TASK DETAILS — Pictures aside, every line of the listing should be given again exactly.

MATERIAL SHOWN —

┄┄┄┄┄┄┄┄┄┄┄┄┄┄┄┄┄┄┄┄

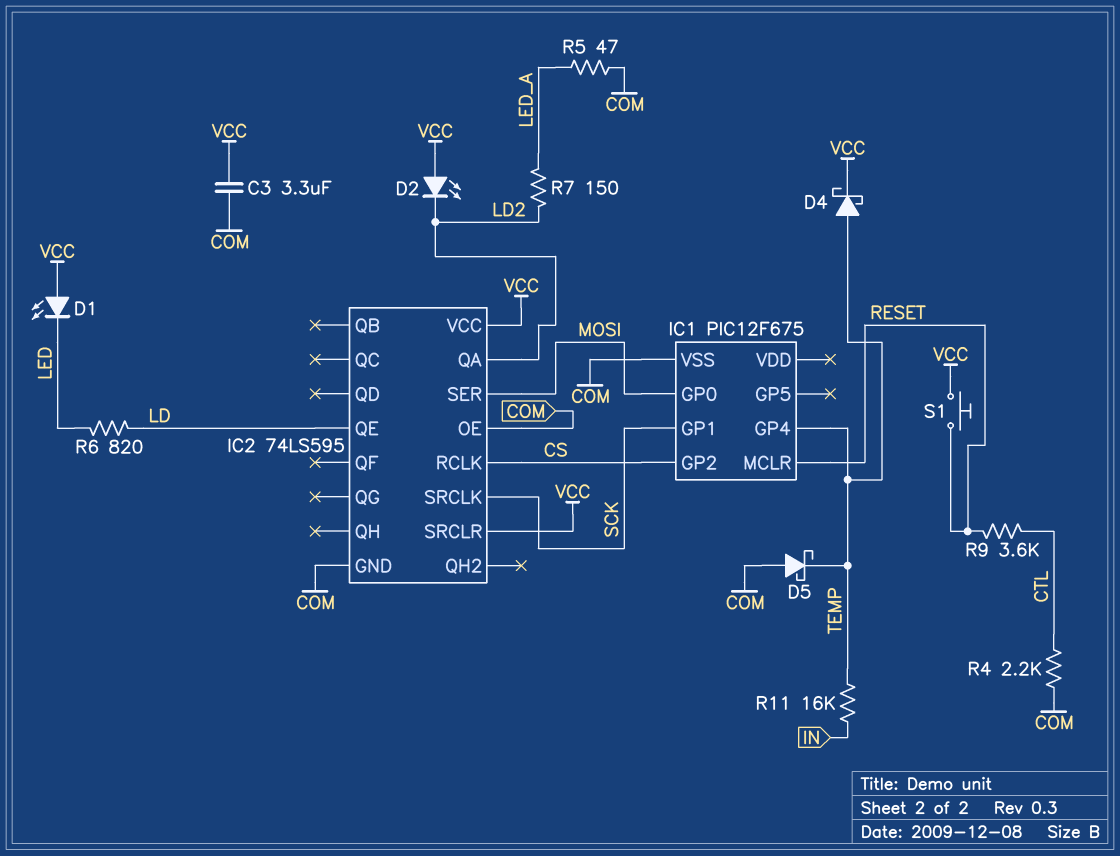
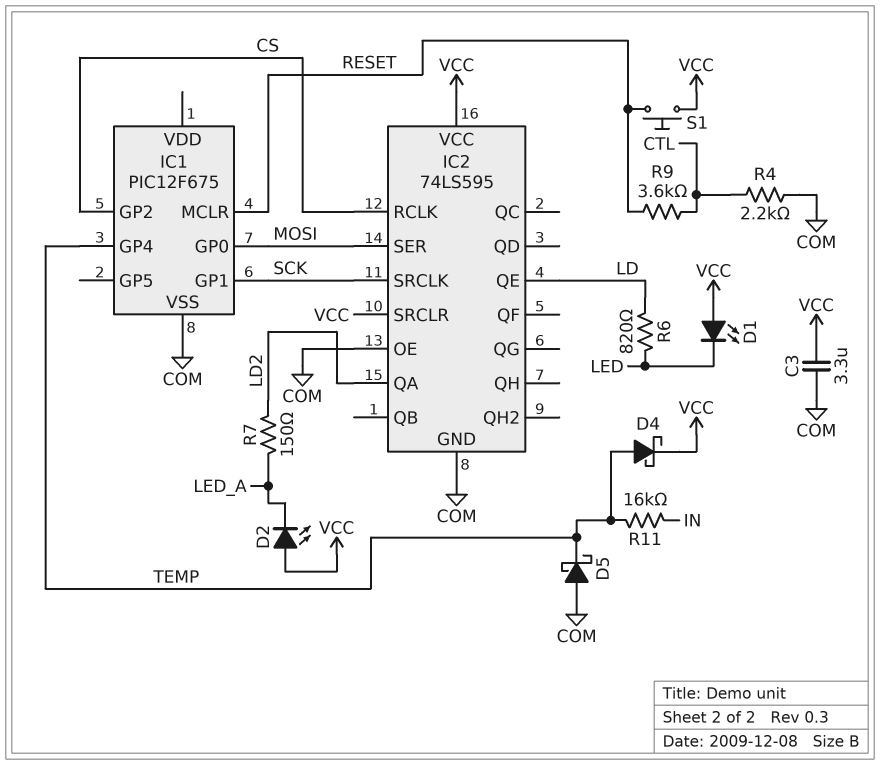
D2: LED (A VCC, K LD2) -> LED (A VCC, K LED_A)
R5: 47 (COM, LED_A) -> none

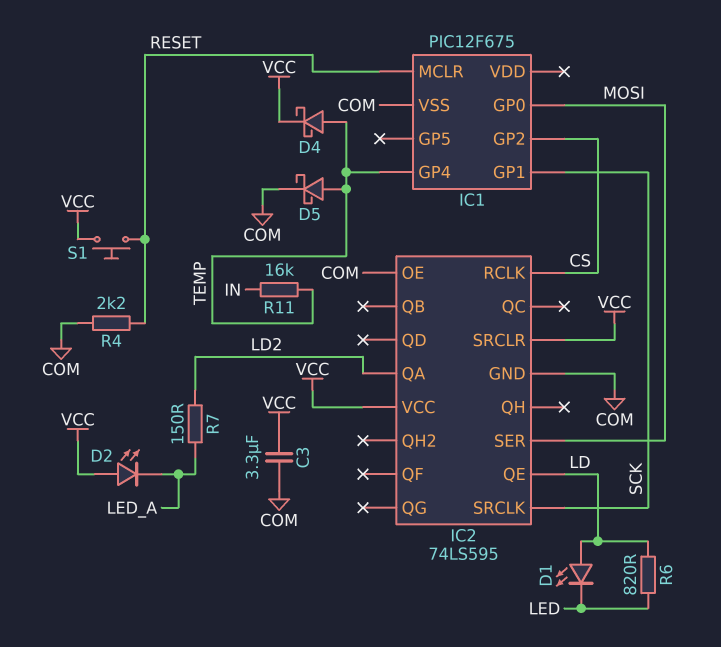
D1: LED (A VCC, K LED) -> LED (A LD, K LED)
D5: schottky (A COM, K TEMP) -> schottky (A TEMP, K COM)
R4: 2.2k (COM, CTL) -> 2.2k (COM, RESET)
R9: 3.6k (CTL, RESET) -> none

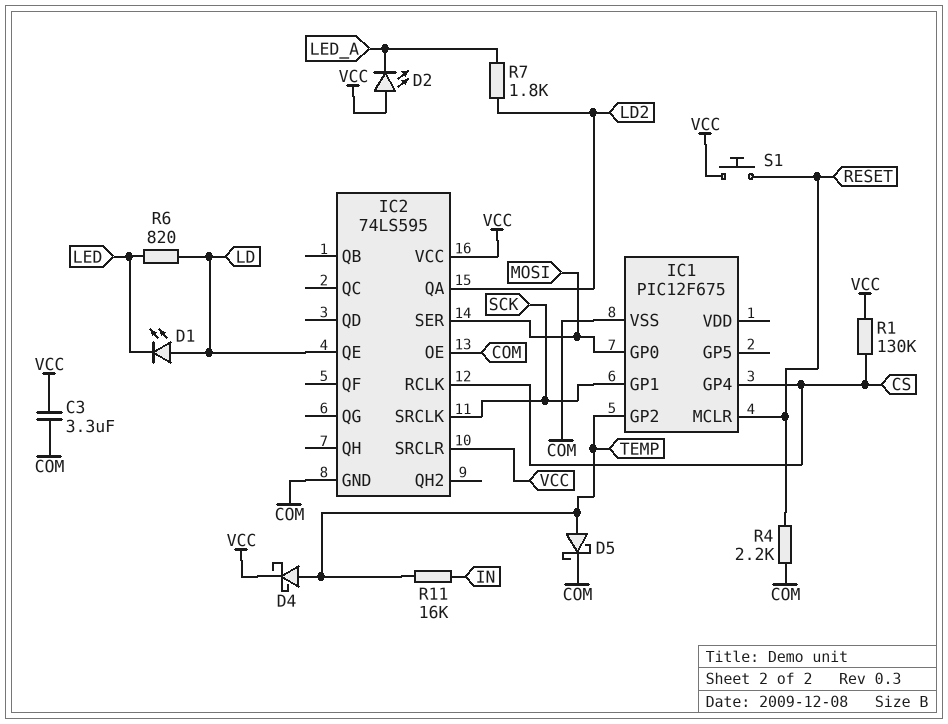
IC1 pin GP2: CS -> TEMP
IC1 pin GP4: TEMP -> CS
R1: none -> 130k (CS, VCC)
R7: 150 (LD2, LED_A) -> 1.8k (LD2, LED_A)

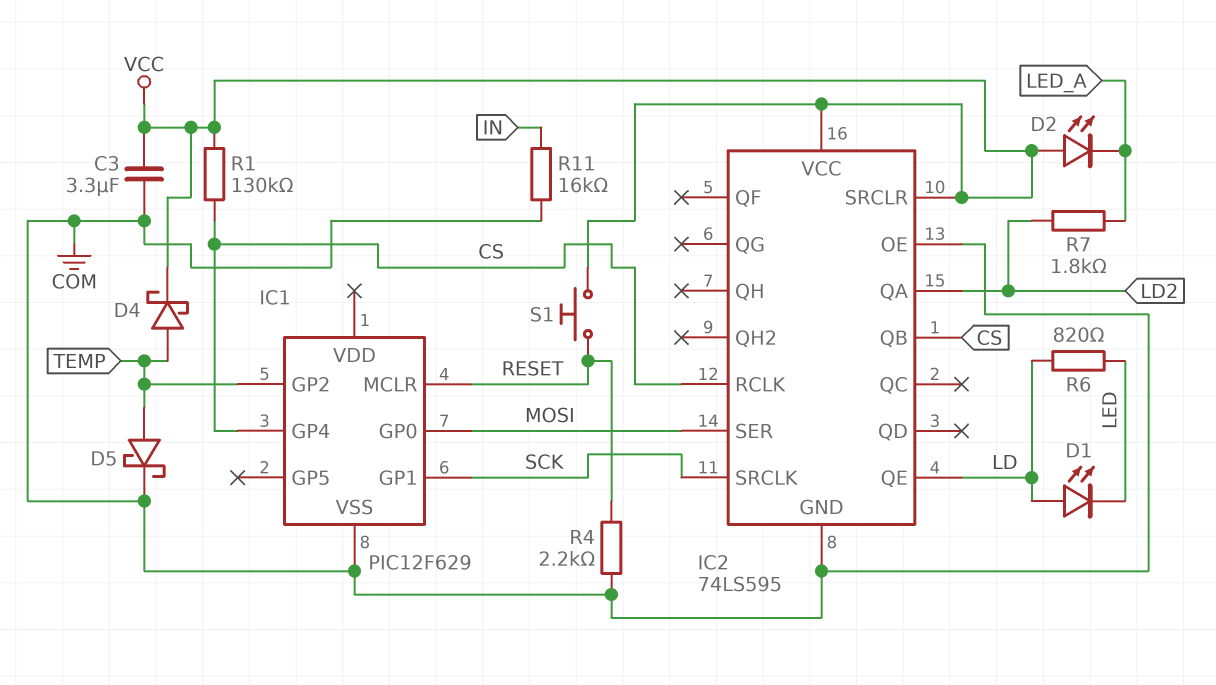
IC1: PIC12F675 -> PIC12F629
IC2 pin QB: none -> CS
R11: 16k (IN, TEMP) -> 16k (COM, IN)

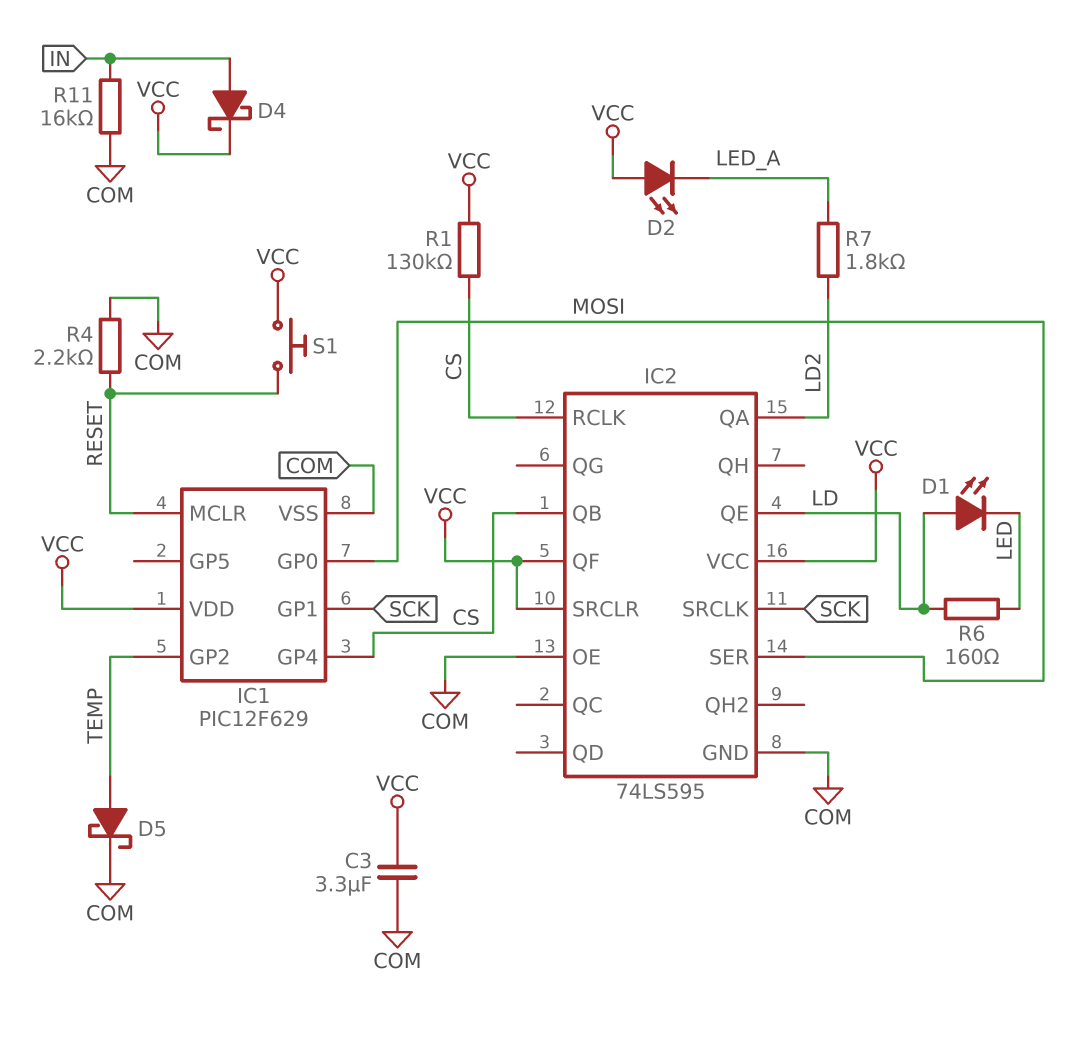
D4: schottky (A TEMP, K VCC) -> schottky (A IN, K VCC)
IC1 pin VDD: none -> VCC
IC2 pin QF: none -> VCC
R6: 820 (LD, LED) -> 160 (LD, LED)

┄┄┄┄┄┄┄┄┄┄┄┄┄┄┄┄┄┄┄┄

SOLUTION —
D2: LED (A VCC, K LD2) -> LED (A VCC, K LED_A)
R5: 47 (COM, LED_A) -> none

D1: LED (A VCC, K LED) -> LED (A LD, K LED)
D5: schottky (A COM, K TEMP) -> schottky (A TEMP, K COM)
R4: 2.2k (COM, CTL) -> 2.2k (COM, RESET)
R9: 3.6k (CTL, RESET) -> none

IC1 pin GP2: CS -> TEMP
IC1 pin GP4: TEMP -> CS
R1: none -> 130k (CS, VCC)
R7: 150 (LD2, LED_A) -> 1.8k (LD2, LED_A)

IC1: PIC12F675 -> PIC12F629
IC2 pin QB: none -> CS
R11: 16k (IN, TEMP) -> 16k (COM, IN)

D4: schottky (A TEMP, K VCC) -> schottky (A IN, K VCC)
IC1 pin VDD: none -> VCC
IC2 pin QF: none -> VCC
R6: 820 (LD, LED) -> 160 (LD, LED)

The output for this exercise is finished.